[Dataset]
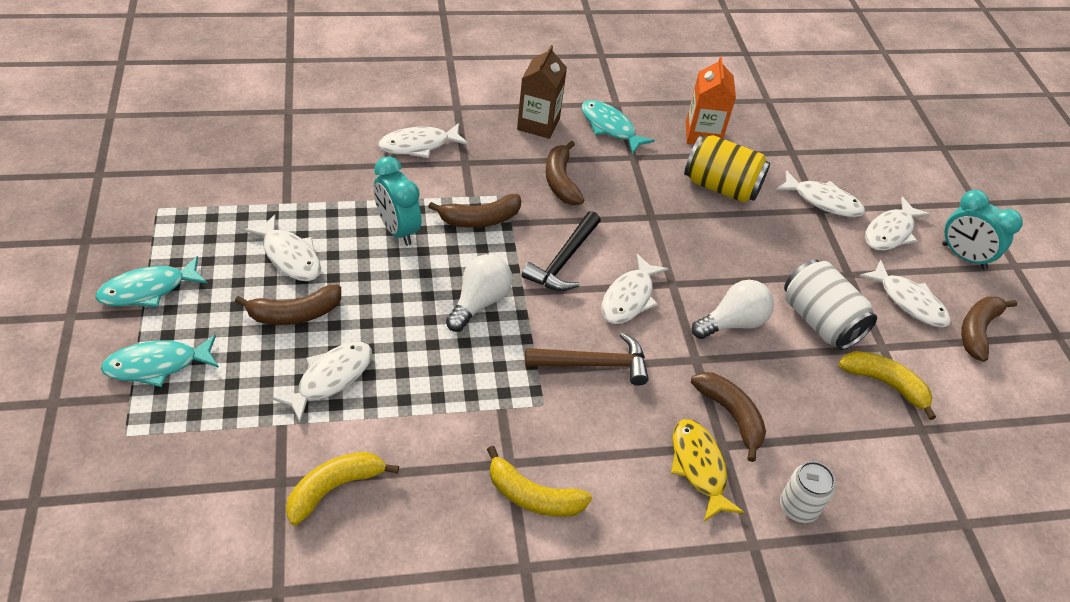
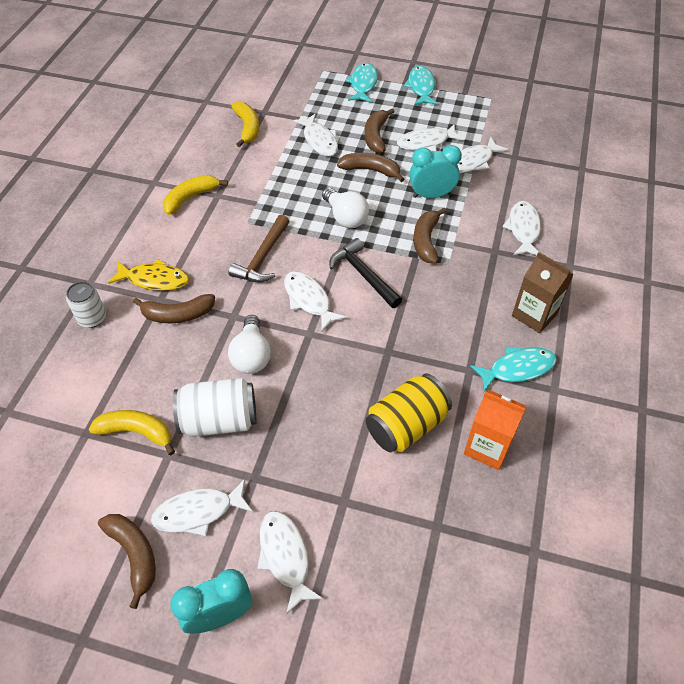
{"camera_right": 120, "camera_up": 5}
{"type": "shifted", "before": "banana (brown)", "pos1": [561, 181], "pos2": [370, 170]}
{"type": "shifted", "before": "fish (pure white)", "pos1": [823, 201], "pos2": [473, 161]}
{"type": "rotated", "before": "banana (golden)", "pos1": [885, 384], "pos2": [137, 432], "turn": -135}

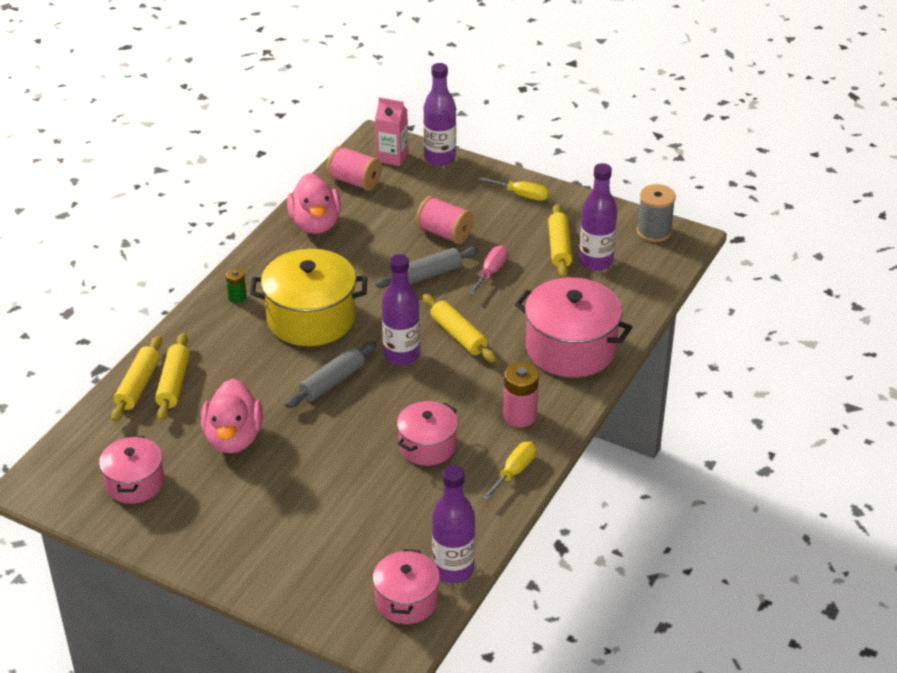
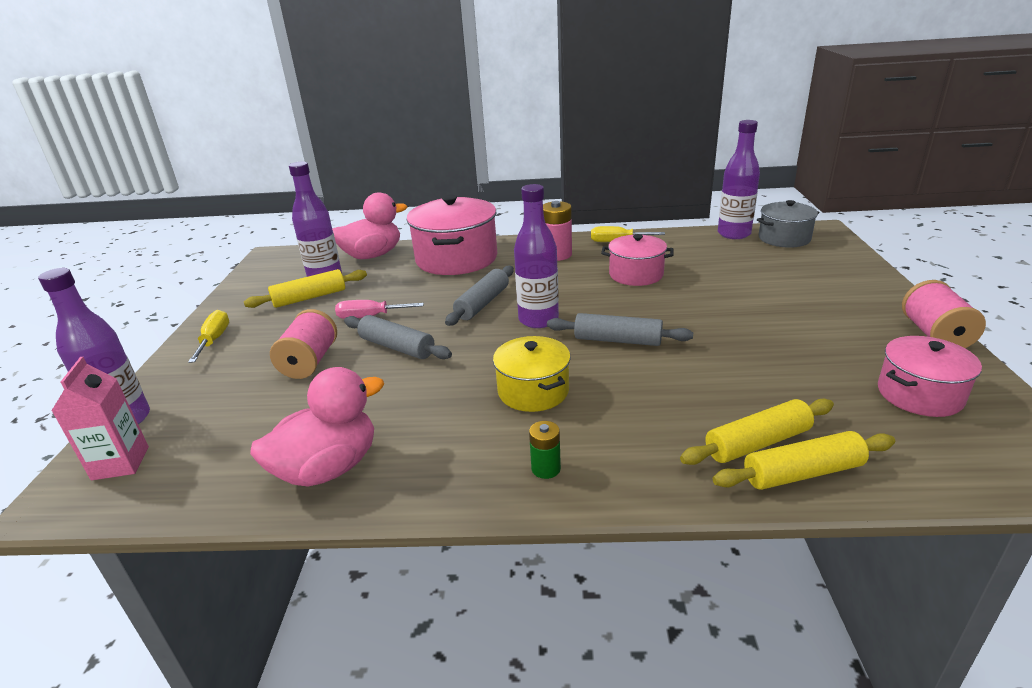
{"camera_right": -115, "camera_up": -10}
{"type": "shifted", "before": "toy duck (rosy)", "pos1": [233, 438], "pos2": [372, 255]}
{"type": "scaled", "before": "pot (golden)", "pos1": [311, 318], "pos2": [533, 391], "scale": 0.6}
{"type": "shifted", "before": "reel of thread (rosy)", "pos1": [354, 181], "pos2": [934, 335]}
{"type": "repainted", "before": "pot (rosy)", "after": "pot (gray)", "pos1": [406, 600], "pos2": [784, 238]}
{"type": "repainted", "before": "pastry roller (golden)", "after": "pastry roller (gray)", "pos1": [458, 335], "pos2": [482, 303]}
{"type": "gone", "before": "reel of thread (gray)", "pos1": [654, 231]}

[Work order] An exact repetition of the listing is needed, with the pictures dropped.

[Output for this exercise]
{"camera_right": 120, "camera_up": 5}
{"type": "shifted", "before": "banana (brown)", "pos1": [561, 181], "pos2": [370, 170]}
{"type": "shifted", "before": "fish (pure white)", "pos1": [823, 201], "pos2": [473, 161]}
{"type": "rotated", "before": "banana (golden)", "pos1": [885, 384], "pos2": [137, 432], "turn": -135}

{"camera_right": -115, "camera_up": -10}
{"type": "shifted", "before": "toy duck (rosy)", "pos1": [233, 438], "pos2": [372, 255]}
{"type": "scaled", "before": "pot (golden)", "pos1": [311, 318], "pos2": [533, 391], "scale": 0.6}
{"type": "shifted", "before": "reel of thread (rosy)", "pos1": [354, 181], "pos2": [934, 335]}
{"type": "repainted", "before": "pot (rosy)", "after": "pot (gray)", "pos1": [406, 600], "pos2": [784, 238]}
{"type": "repainted", "before": "pastry roller (golden)", "after": "pastry roller (gray)", "pos1": [458, 335], "pos2": [482, 303]}
{"type": "gone", "before": "reel of thread (gray)", "pos1": [654, 231]}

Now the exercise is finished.